:: Provided material ::
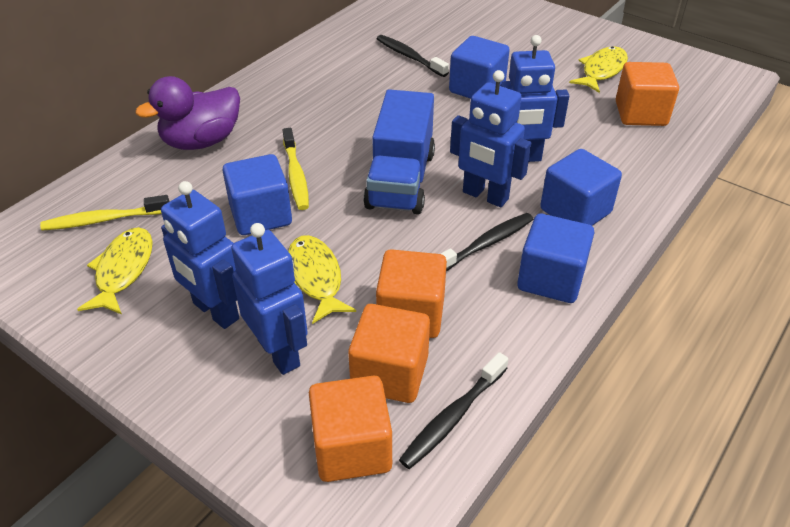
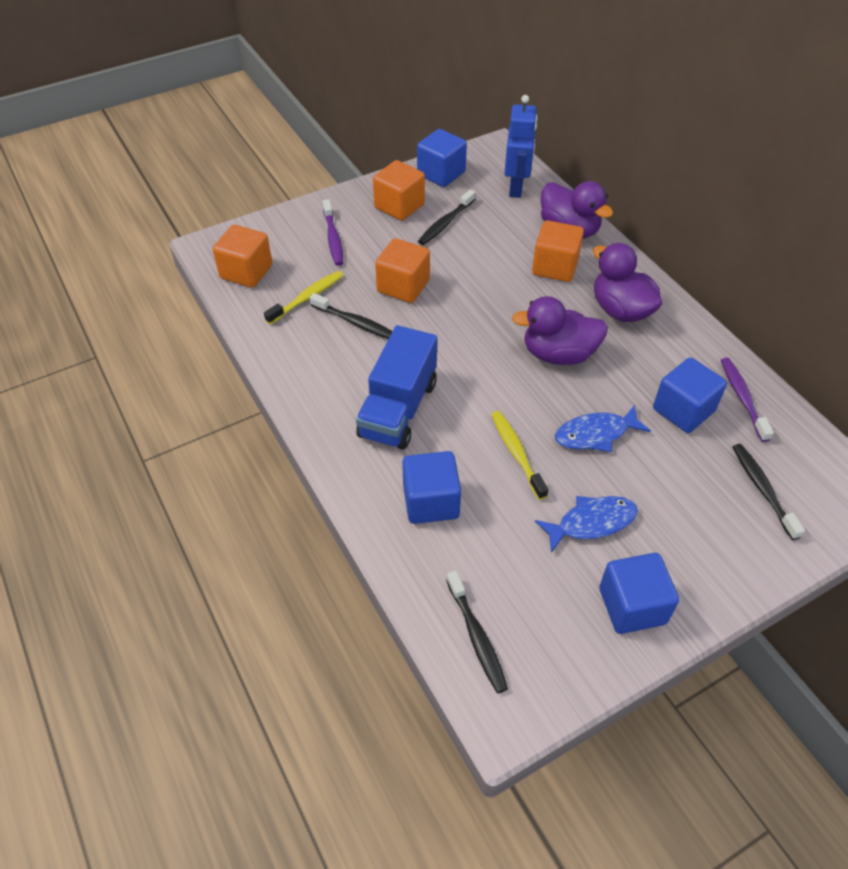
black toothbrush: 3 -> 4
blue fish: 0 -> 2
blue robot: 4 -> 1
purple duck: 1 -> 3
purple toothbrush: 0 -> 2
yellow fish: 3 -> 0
:::
> **Problem description**: Print every entry exactly as written, without the pictures.

> **Your response**:
black toothbrush: 3 -> 4
blue fish: 0 -> 2
blue robot: 4 -> 1
purple duck: 1 -> 3
purple toothbrush: 0 -> 2
yellow fish: 3 -> 0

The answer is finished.